__Task description__
From the first line to the last, restate the material word for word, omitting pictures.

[Start of Attachment]

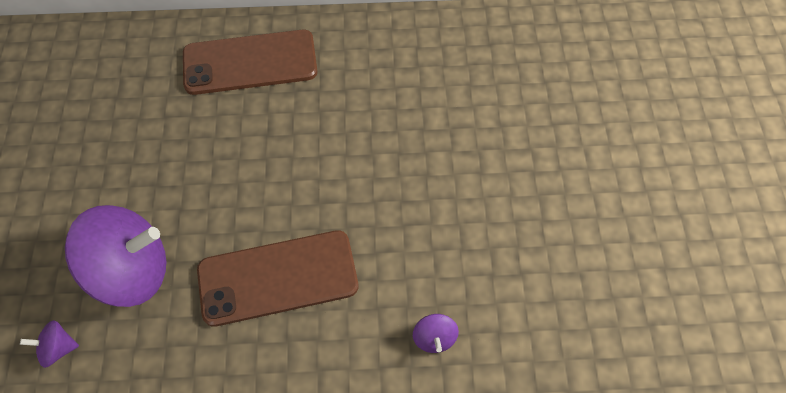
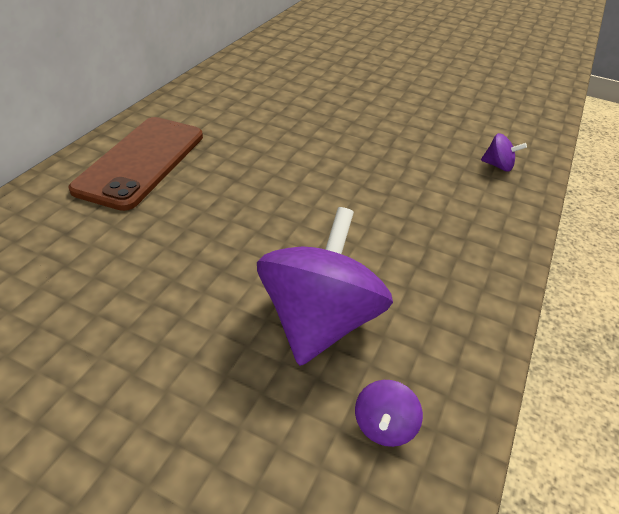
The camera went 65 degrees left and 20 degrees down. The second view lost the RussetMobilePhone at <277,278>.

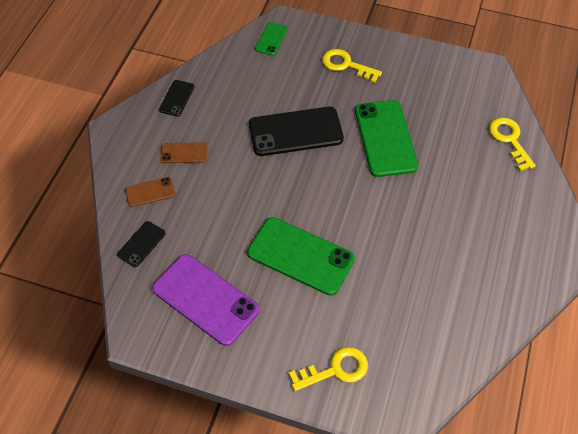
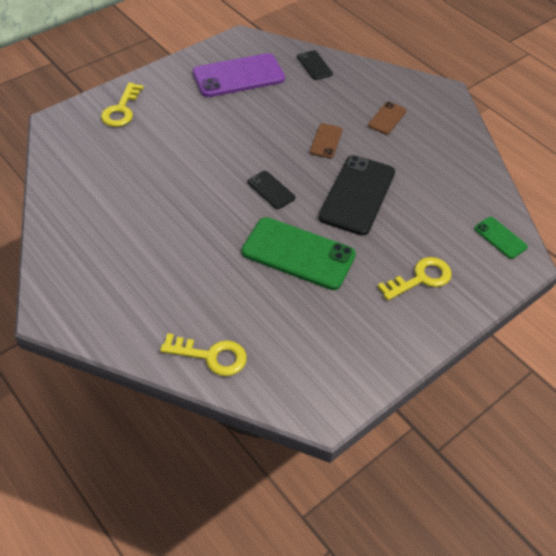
The camera went 120 degrees right and 5 degrees down. The JetBlackMobilePhone ended up elsewhere, having gone from <176,98> to <271,190>. The RussetMobilePhone ended up elsewhere, having gone from <150,192> to <326,141>. The second view lost the GreenMobilePhone at <301,256>.

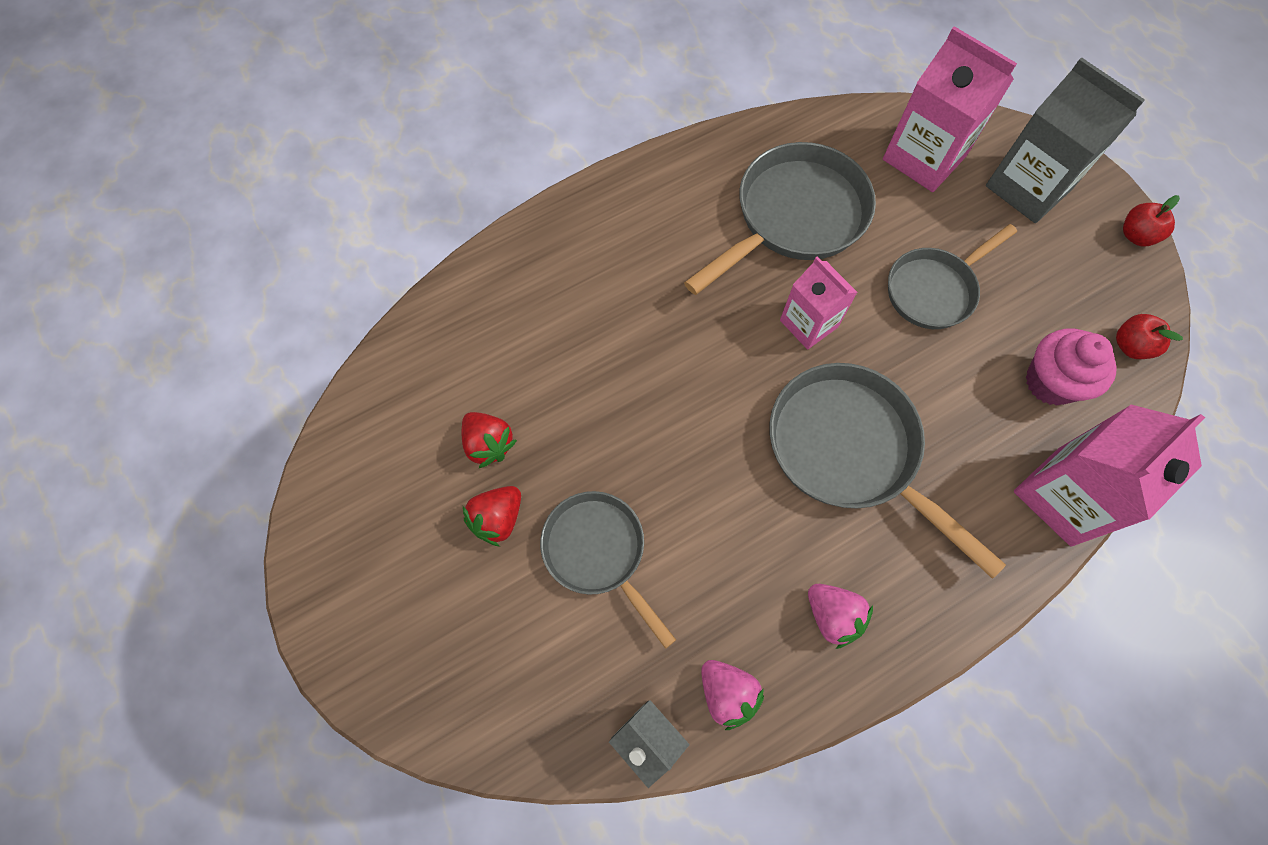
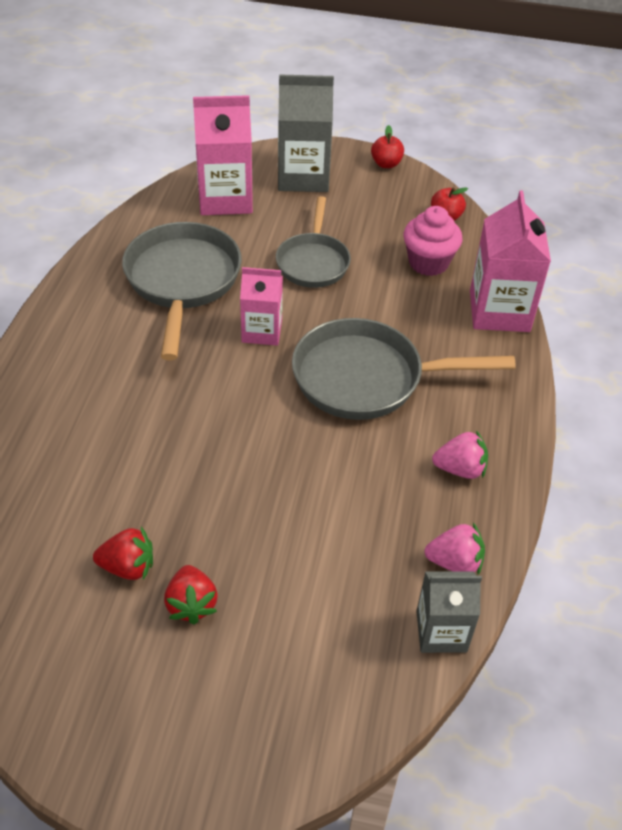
The camera went 50 degrees left and 20 degrees down. The second view lost the GrayPan at <608,570>.

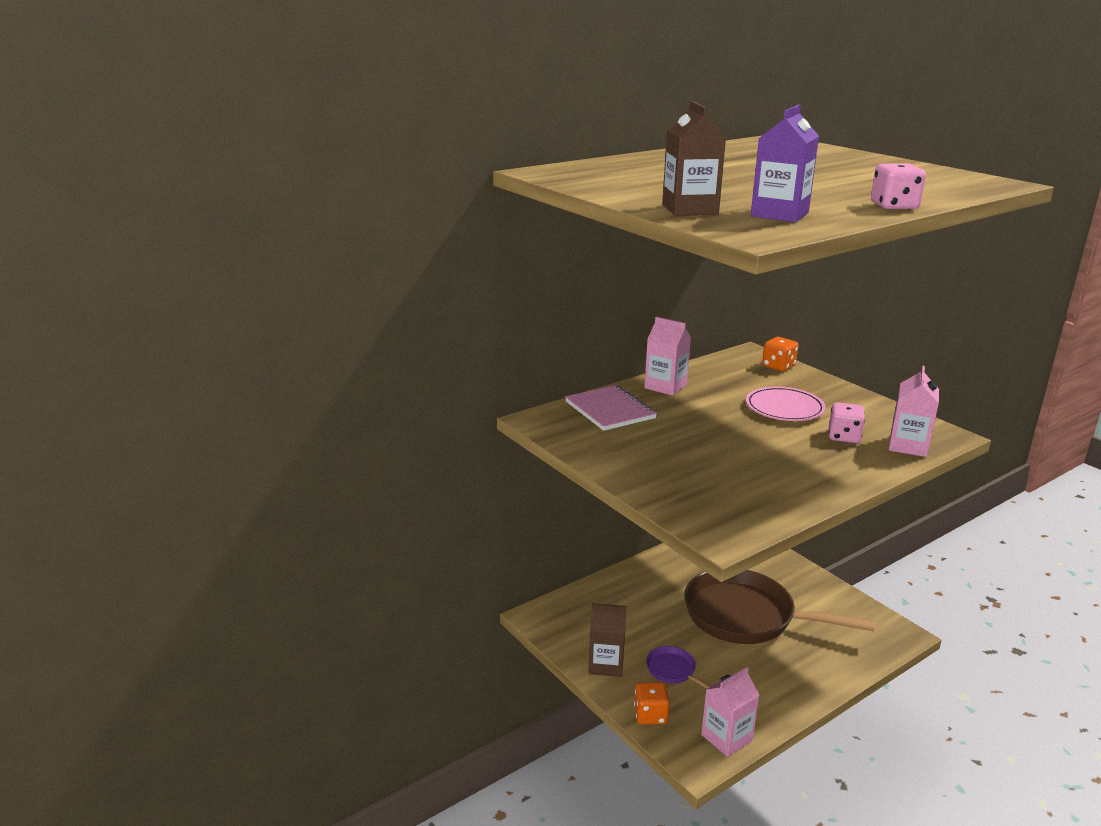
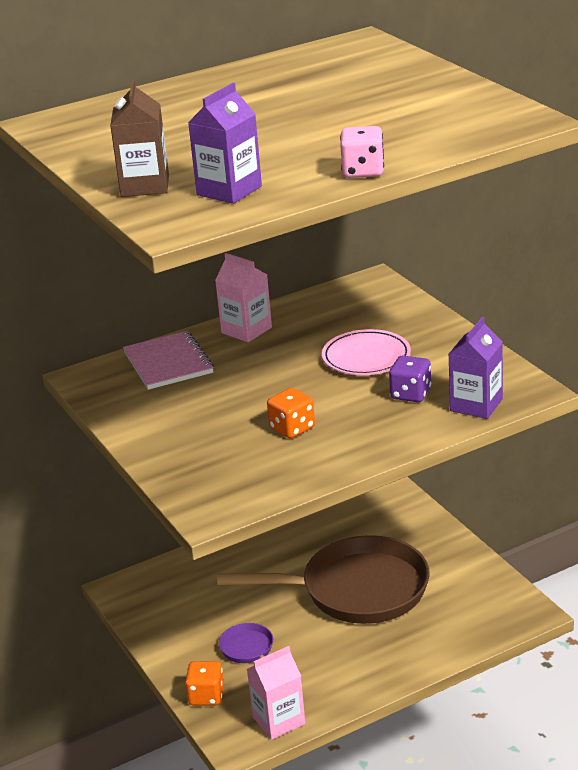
The camera went 10 degrees right and 5 degrees up. The OrangeColouredDie ended up elsewhere, having gone from <780,354> to <291,413>. What was the PinkCarton at <914,411> turned into the PurpleCarton at <476,368>. What was the PinkDie at <846,422> turned into the PurpleDie at <410,379>. The RussetPan at <779,607> ended up facing another way, 150 degrees clockwise from before. The second view lost the RussetCarton at <607,640>.

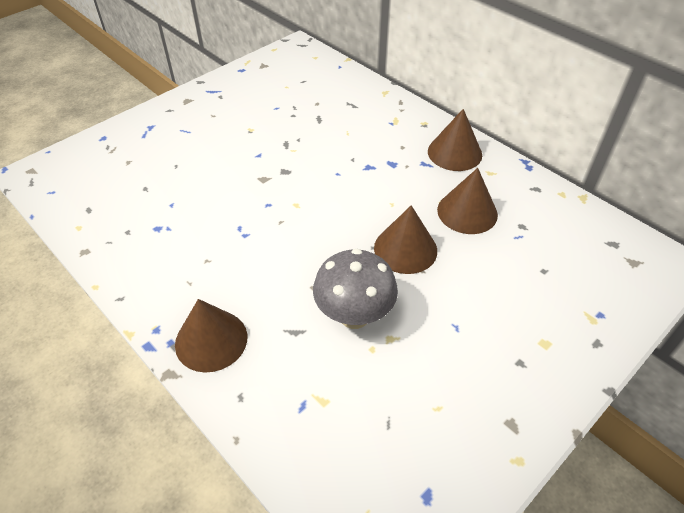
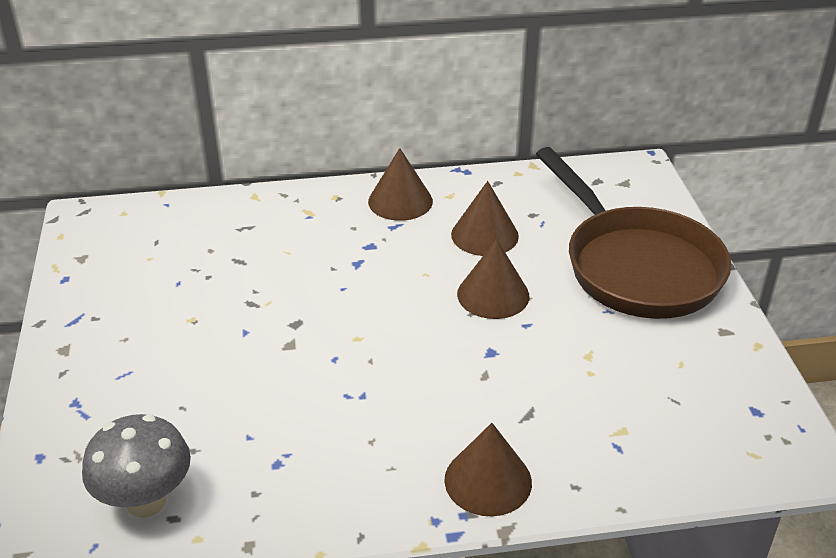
The camera went 55 degrees left and 10 degrees down. The GrayMushroom ended up elsewhere, having gone from <355,289> to <136,466>. The second view gained the RussetPan at <633,233>.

[End of Attachment]

__Solved exercise__
The camera went 65 degrees left and 20 degrees down. The second view lost the RussetMobilePhone at <277,278>.

The camera went 120 degrees right and 5 degrees down. The JetBlackMobilePhone ended up elsewhere, having gone from <176,98> to <271,190>. The RussetMobilePhone ended up elsewhere, having gone from <150,192> to <326,141>. The second view lost the GreenMobilePhone at <301,256>.

The camera went 50 degrees left and 20 degrees down. The second view lost the GrayPan at <608,570>.

The camera went 10 degrees right and 5 degrees up. The OrangeColouredDie ended up elsewhere, having gone from <780,354> to <291,413>. What was the PinkCarton at <914,411> turned into the PurpleCarton at <476,368>. What was the PinkDie at <846,422> turned into the PurpleDie at <410,379>. The RussetPan at <779,607> ended up facing another way, 150 degrees clockwise from before. The second view lost the RussetCarton at <607,640>.

The camera went 55 degrees left and 10 degrees down. The GrayMushroom ended up elsewhere, having gone from <355,289> to <136,466>. The second view gained the RussetPan at <633,233>.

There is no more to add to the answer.